Problem: Check each line of the data below for the word "orange". How many lines have it? Answer with the number alone.

(Saved data entries)
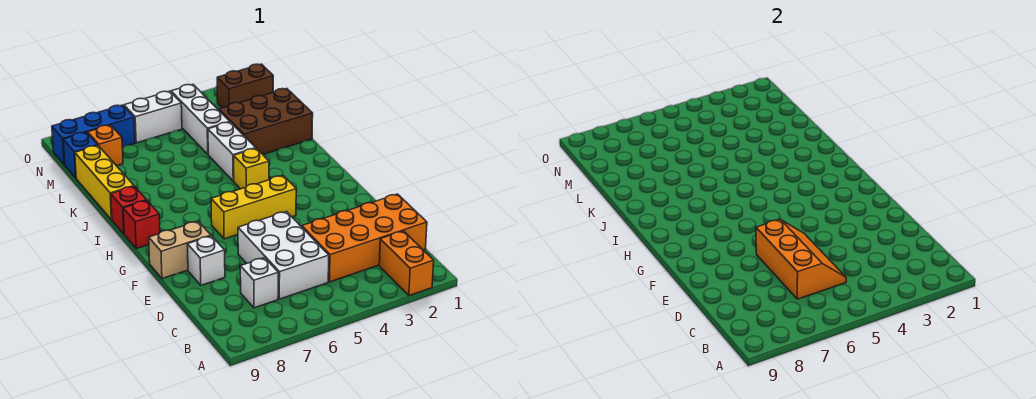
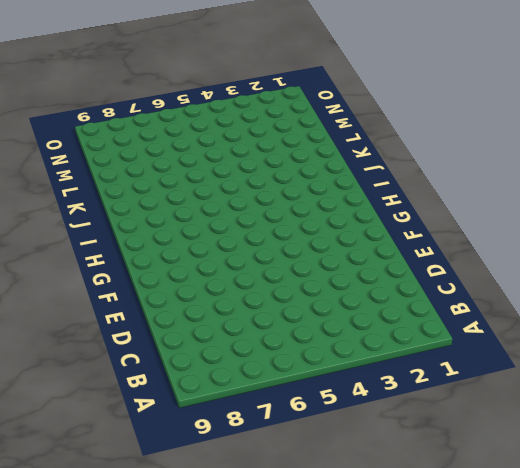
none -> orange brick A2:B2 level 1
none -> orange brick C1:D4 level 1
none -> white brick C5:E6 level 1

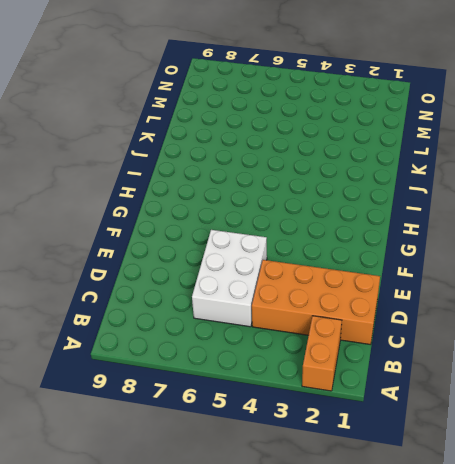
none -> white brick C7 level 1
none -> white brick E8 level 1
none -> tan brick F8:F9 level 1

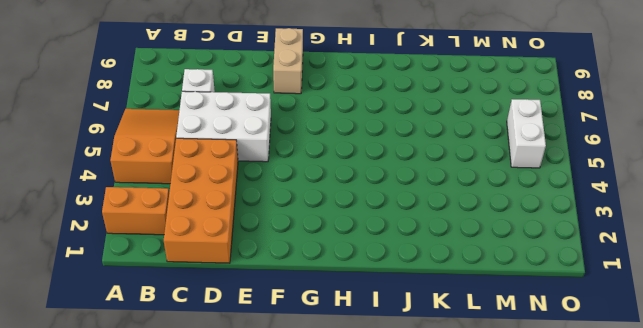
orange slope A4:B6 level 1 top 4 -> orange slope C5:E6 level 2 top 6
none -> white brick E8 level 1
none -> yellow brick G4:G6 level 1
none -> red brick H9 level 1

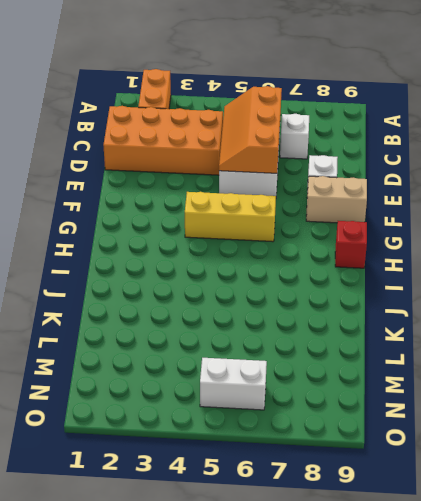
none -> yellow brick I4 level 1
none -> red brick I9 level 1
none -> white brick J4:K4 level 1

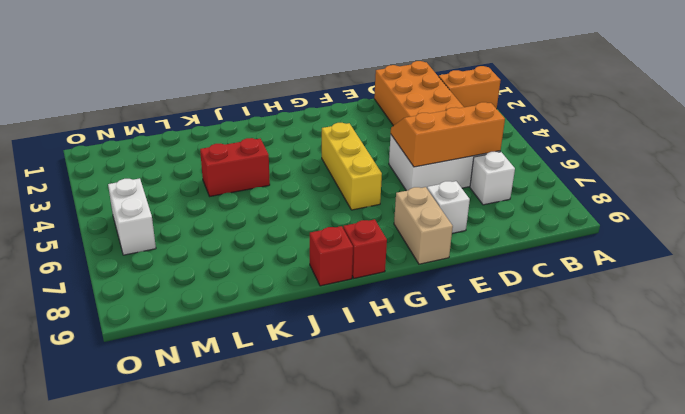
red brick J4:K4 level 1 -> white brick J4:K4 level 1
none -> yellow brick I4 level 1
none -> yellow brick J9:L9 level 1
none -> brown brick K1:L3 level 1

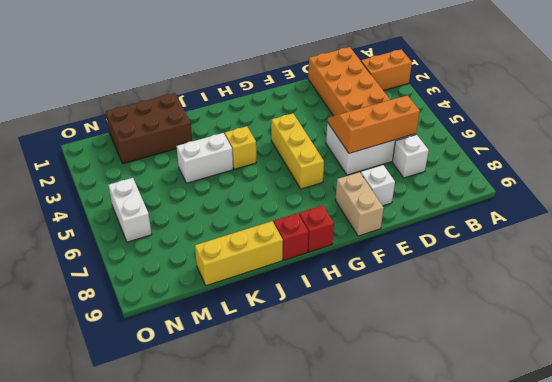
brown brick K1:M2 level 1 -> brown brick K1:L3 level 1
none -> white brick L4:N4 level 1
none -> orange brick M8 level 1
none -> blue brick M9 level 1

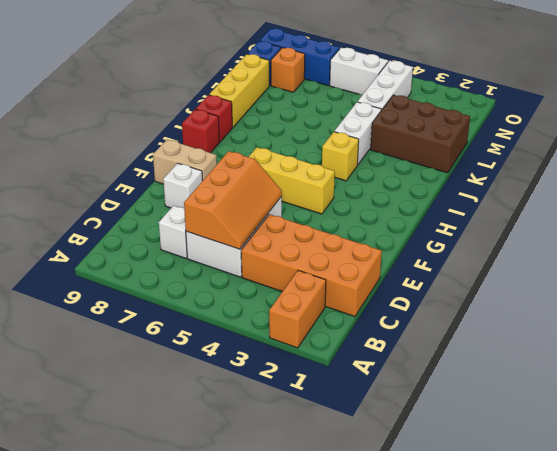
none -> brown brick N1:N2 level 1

Exercise solution: 4